• _Records supplied_
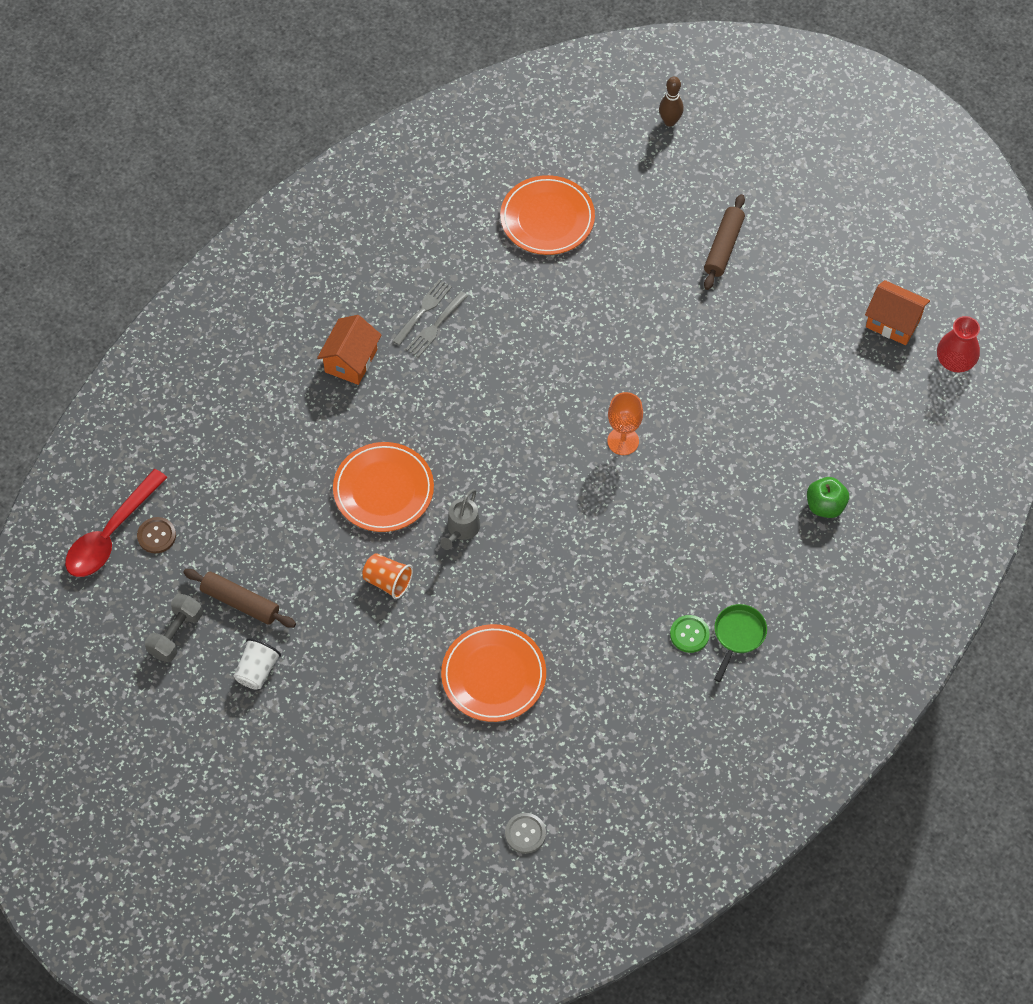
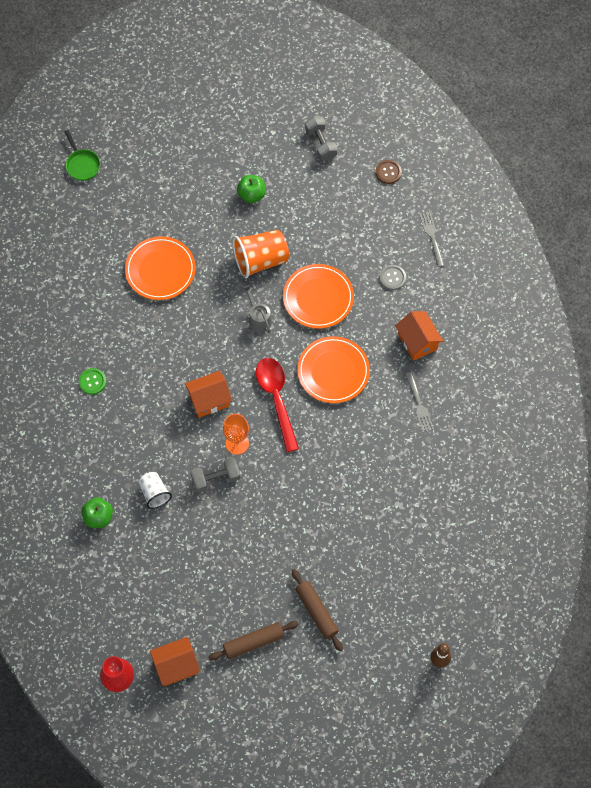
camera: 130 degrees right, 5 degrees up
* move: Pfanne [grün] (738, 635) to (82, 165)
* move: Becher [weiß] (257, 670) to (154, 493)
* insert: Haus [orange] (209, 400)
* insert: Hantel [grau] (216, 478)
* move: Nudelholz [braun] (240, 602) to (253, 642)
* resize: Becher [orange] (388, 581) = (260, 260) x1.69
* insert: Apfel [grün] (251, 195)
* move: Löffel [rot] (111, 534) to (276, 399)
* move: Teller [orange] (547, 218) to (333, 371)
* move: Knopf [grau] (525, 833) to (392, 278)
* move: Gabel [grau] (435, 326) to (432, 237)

• _Exercise goal_
Give the records back verbatim, pictures excluded.

• _Task result_
camera: 130 degrees right, 5 degrees up
* move: Pfanne [grün] (738, 635) to (82, 165)
* move: Becher [weiß] (257, 670) to (154, 493)
* insert: Haus [orange] (209, 400)
* insert: Hantel [grau] (216, 478)
* move: Nudelholz [braun] (240, 602) to (253, 642)
* resize: Becher [orange] (388, 581) = (260, 260) x1.69
* insert: Apfel [grün] (251, 195)
* move: Löffel [rot] (111, 534) to (276, 399)
* move: Teller [orange] (547, 218) to (333, 371)
* move: Knopf [grau] (525, 833) to (392, 278)
* move: Gabel [grau] (435, 326) to (432, 237)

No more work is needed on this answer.